(Data under study begins)

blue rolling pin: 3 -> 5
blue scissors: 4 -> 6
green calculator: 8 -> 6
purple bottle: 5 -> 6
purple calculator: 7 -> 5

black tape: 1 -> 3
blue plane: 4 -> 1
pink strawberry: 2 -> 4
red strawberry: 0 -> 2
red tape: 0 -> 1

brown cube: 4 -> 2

(Data under study ends)
(Data under study begins)

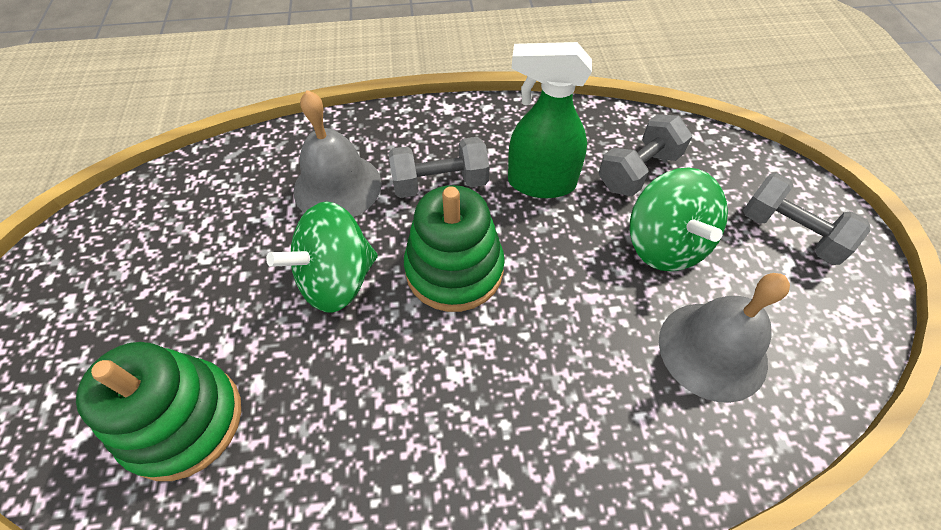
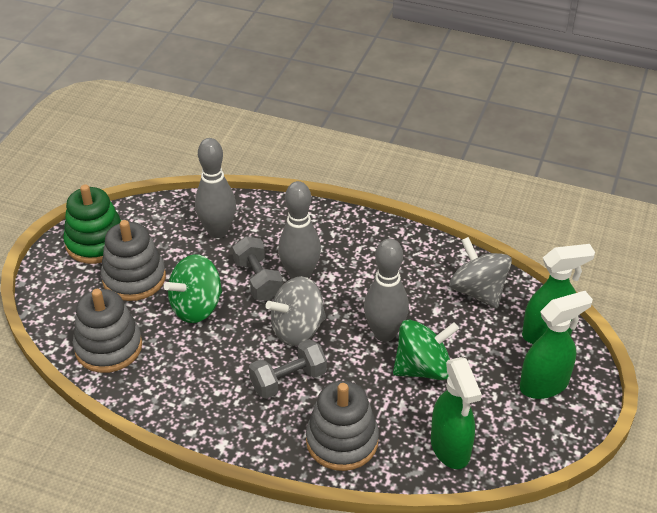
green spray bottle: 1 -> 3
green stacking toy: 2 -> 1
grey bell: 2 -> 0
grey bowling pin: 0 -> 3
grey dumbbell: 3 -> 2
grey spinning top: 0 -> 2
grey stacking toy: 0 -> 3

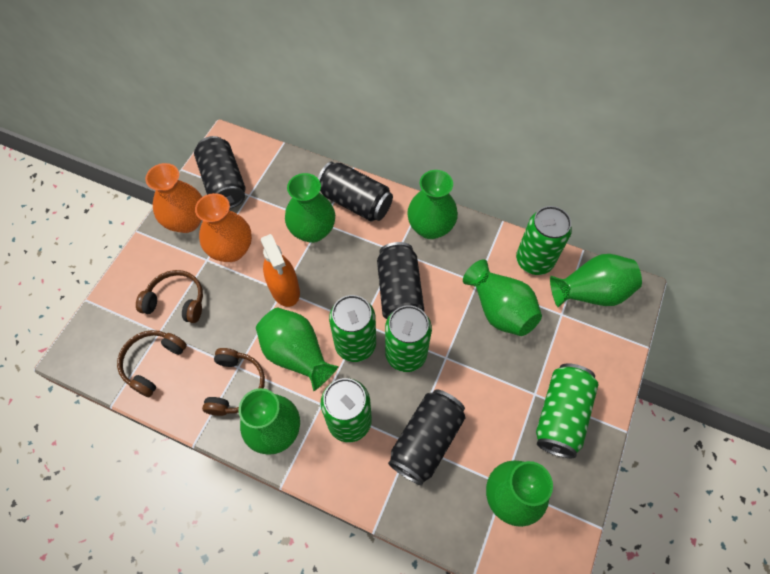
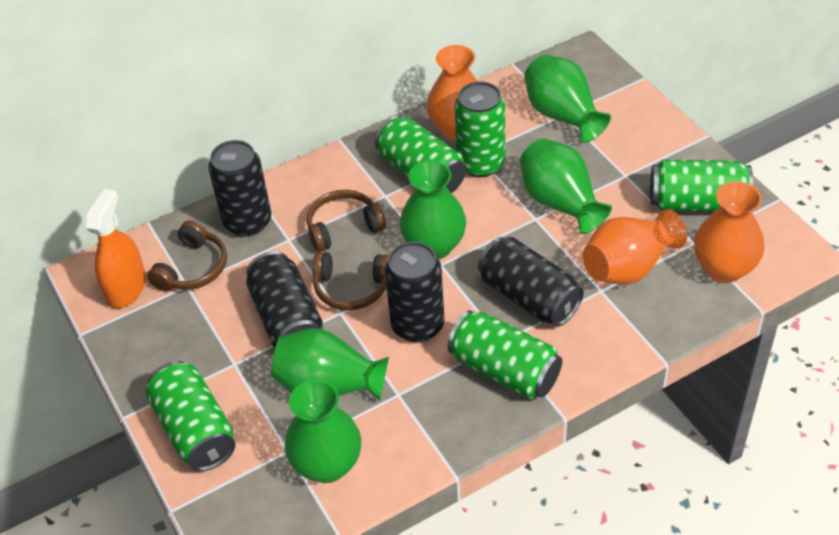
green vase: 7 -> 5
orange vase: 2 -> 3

(Data under study ends)

■ Instructions to follow ■
Would you print, exactly as written, every line above from the one holding "pink strawberry: 2 -> 4" through the one holding "brown cube: 4 -> 2", with both included and no other lines?

■ Output of the task ■
pink strawberry: 2 -> 4
red strawberry: 0 -> 2
red tape: 0 -> 1

brown cube: 4 -> 2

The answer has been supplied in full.